Requirement
Copy the records word for word, omitting all pictures.

Exercise data
□ □ □ □ □

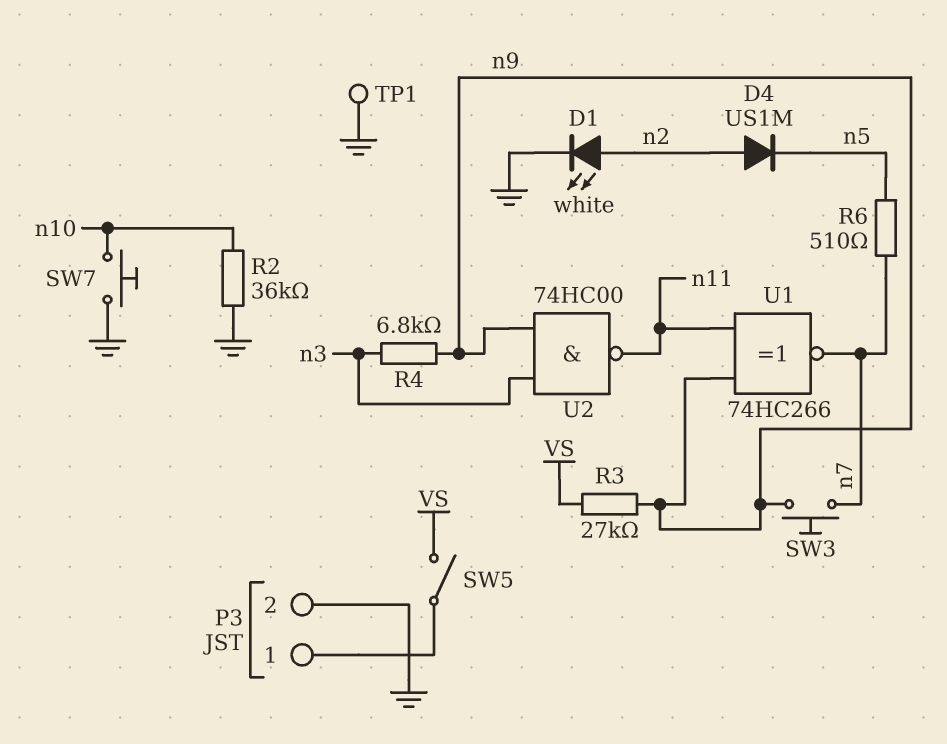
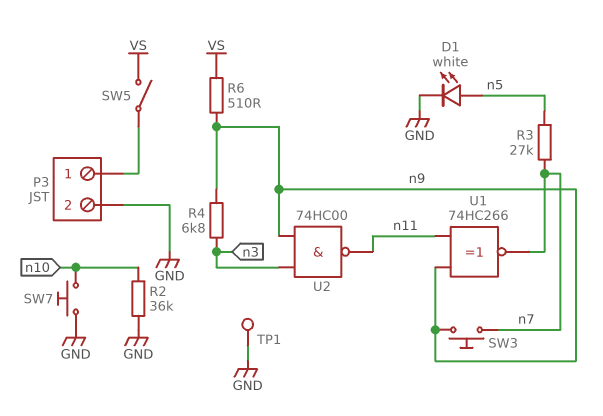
D1: LED white (A n2, K GND) -> LED white (A n5, K GND)
D4: diode US1M (A n2, K n5) -> none
R3: 27k (VS, n9) -> 27k (n5, n7)
R6: 510 (n5, n7) -> 510 (VS, n9)

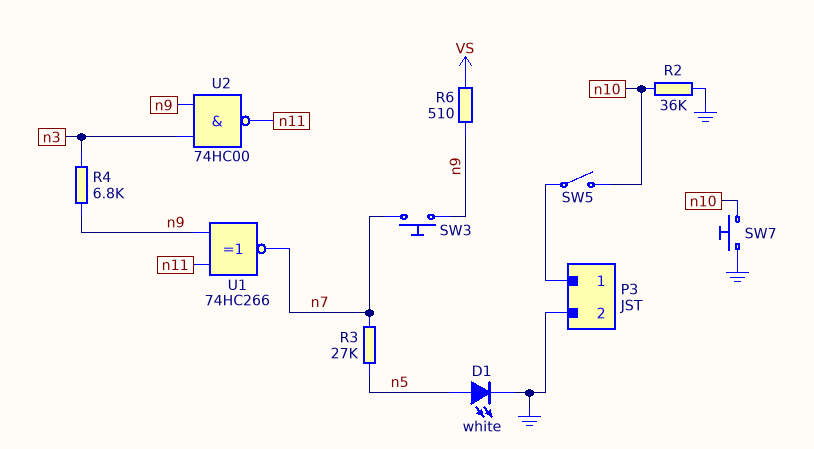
SW5: switch (P3/1, VS) -> switch (P3/1, n10)
TP1: test point (GND) -> none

□ □ □ □ □

Solution to the exercise
D1: LED white (A n2, K GND) -> LED white (A n5, K GND)
D4: diode US1M (A n2, K n5) -> none
R3: 27k (VS, n9) -> 27k (n5, n7)
R6: 510 (n5, n7) -> 510 (VS, n9)

SW5: switch (P3/1, VS) -> switch (P3/1, n10)
TP1: test point (GND) -> none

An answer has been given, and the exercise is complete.